INSTRUCTIONS FOR THE TASK
Based on the entries below, how many lines contain the word "white"? Respond with only the number.

[[ RECORDS open ]]

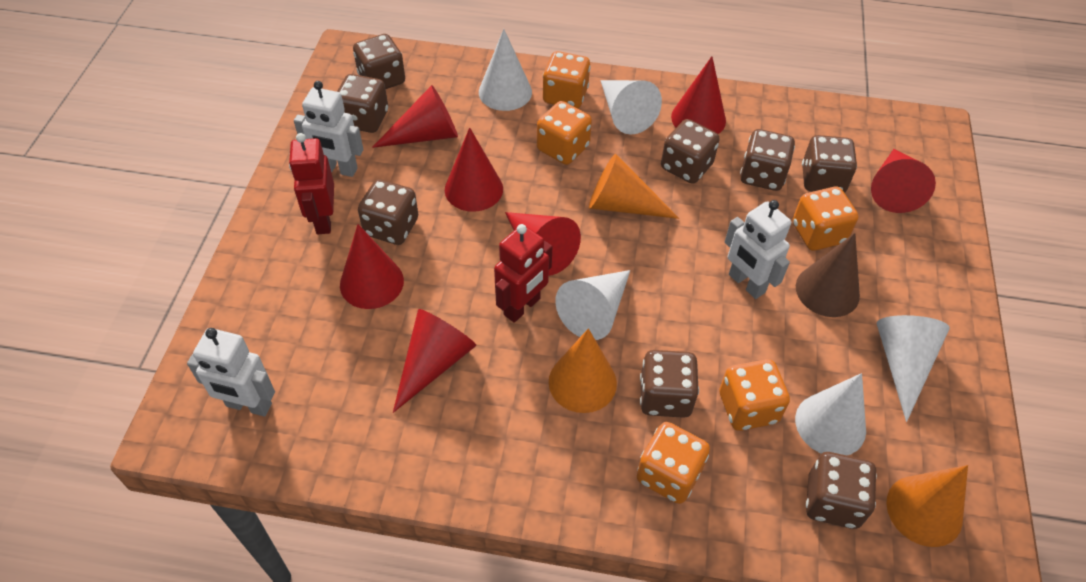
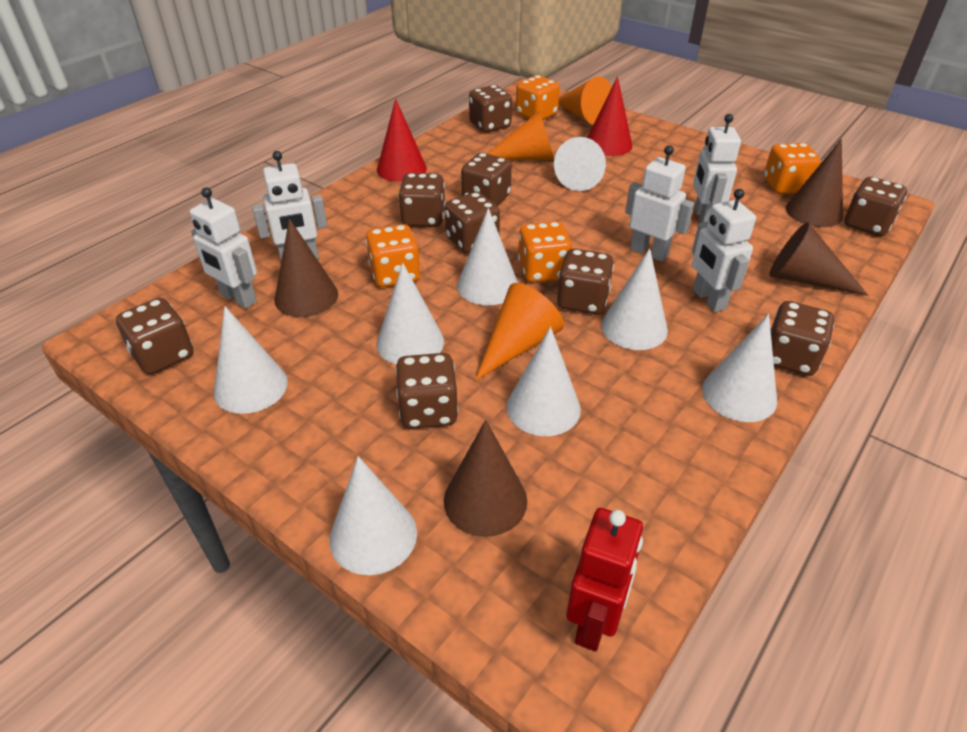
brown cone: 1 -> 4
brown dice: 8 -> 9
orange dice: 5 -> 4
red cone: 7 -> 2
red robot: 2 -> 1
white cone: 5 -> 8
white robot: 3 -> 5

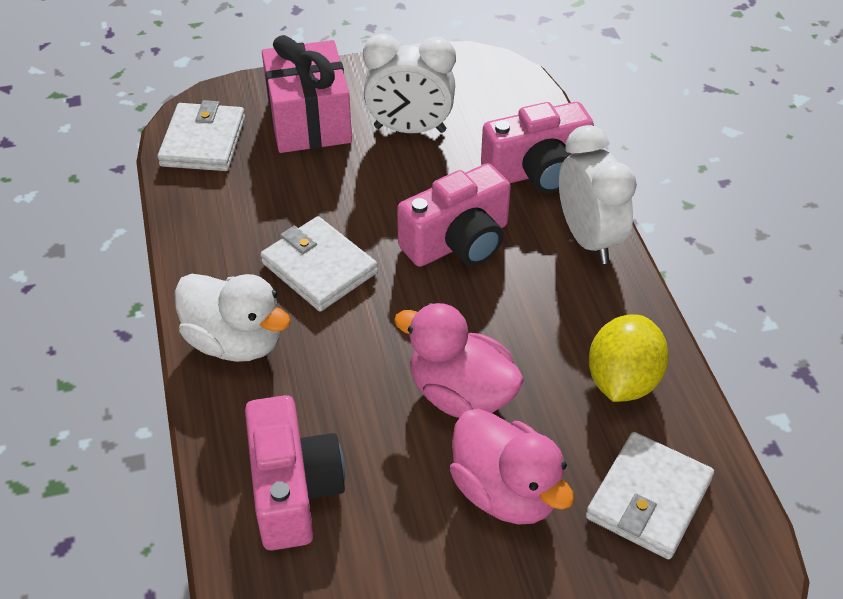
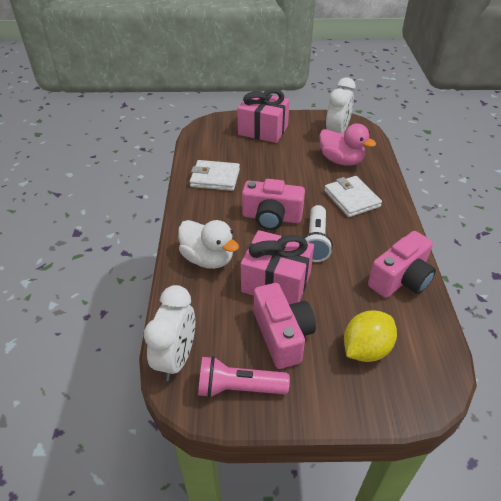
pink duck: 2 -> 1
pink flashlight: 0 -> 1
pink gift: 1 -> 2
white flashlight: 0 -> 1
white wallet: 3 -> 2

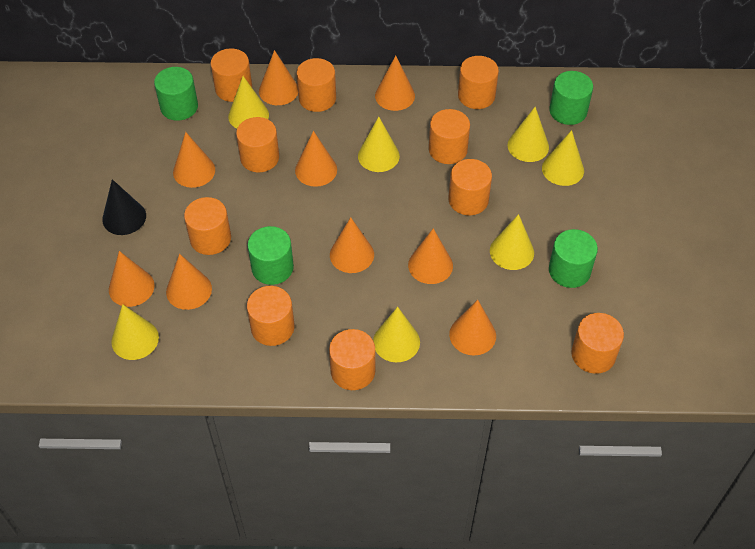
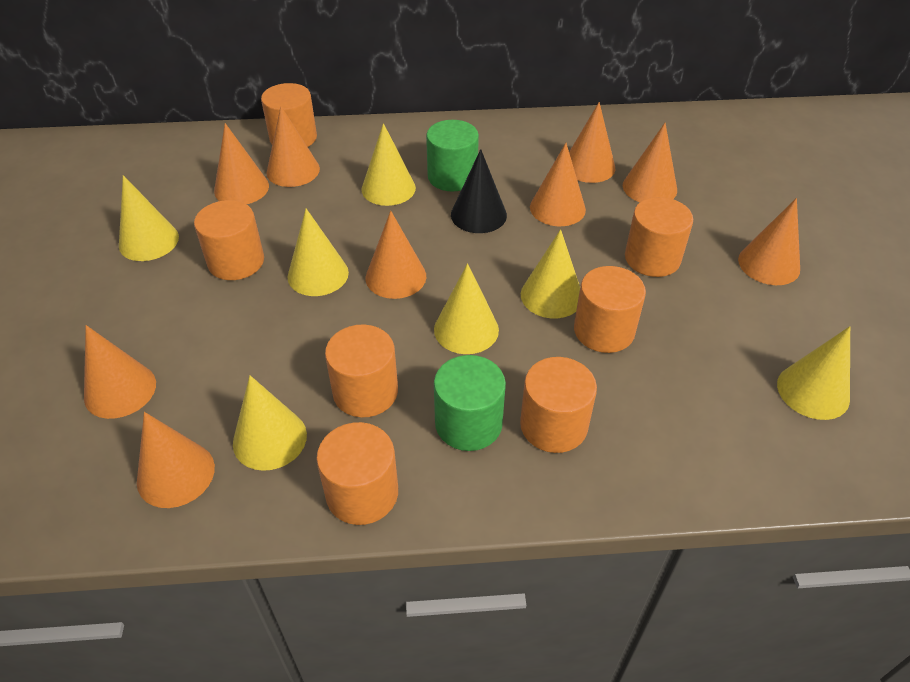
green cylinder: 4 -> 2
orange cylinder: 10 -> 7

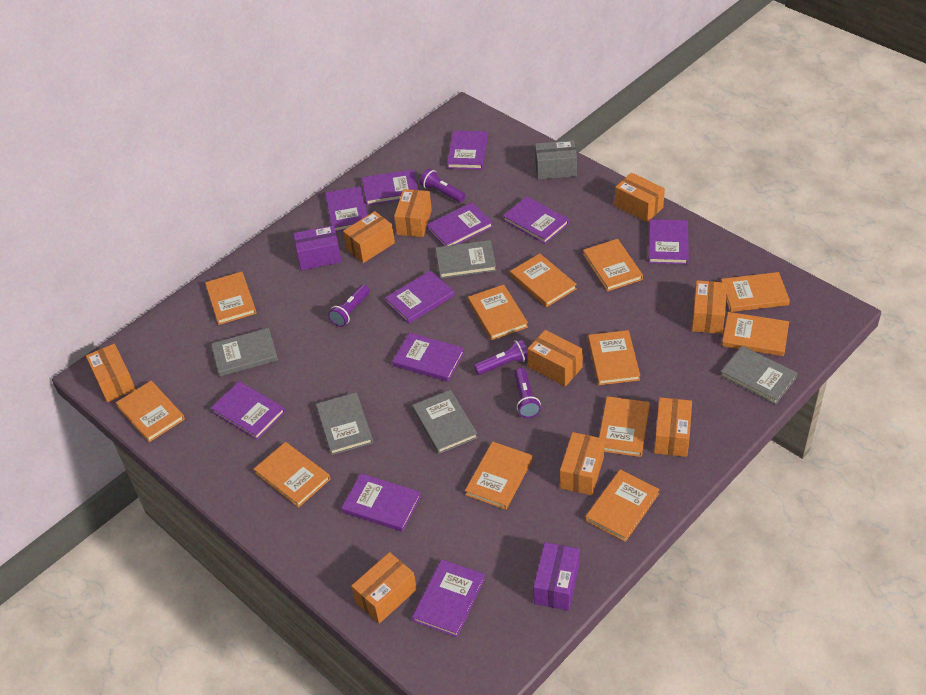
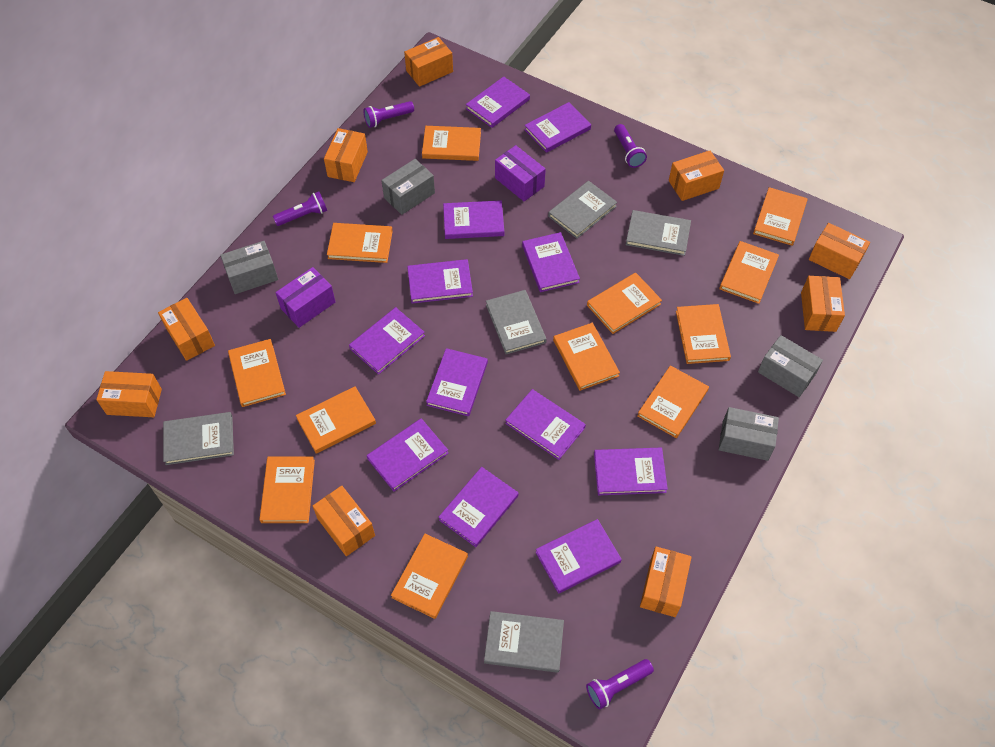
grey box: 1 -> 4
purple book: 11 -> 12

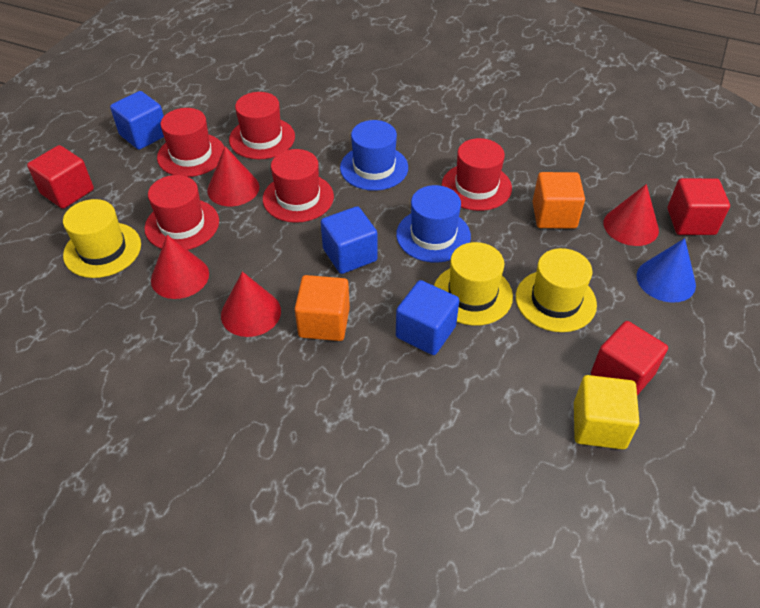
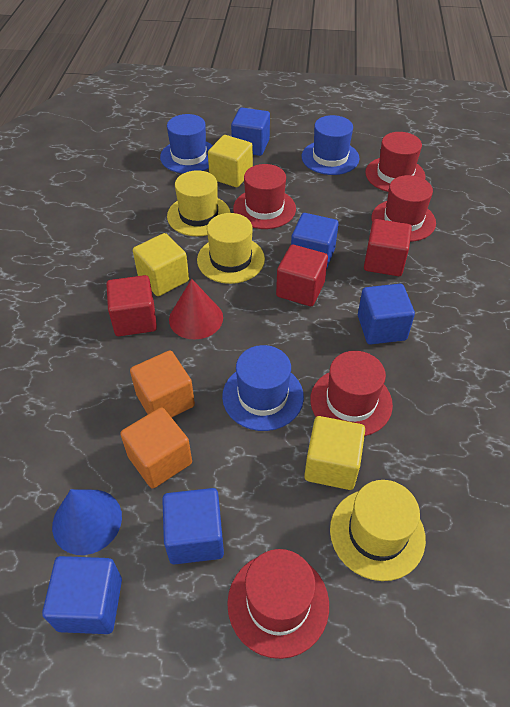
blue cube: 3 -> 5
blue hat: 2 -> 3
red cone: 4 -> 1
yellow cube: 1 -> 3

[[ RECORDS closed ]]

YOUR SOLUTION
4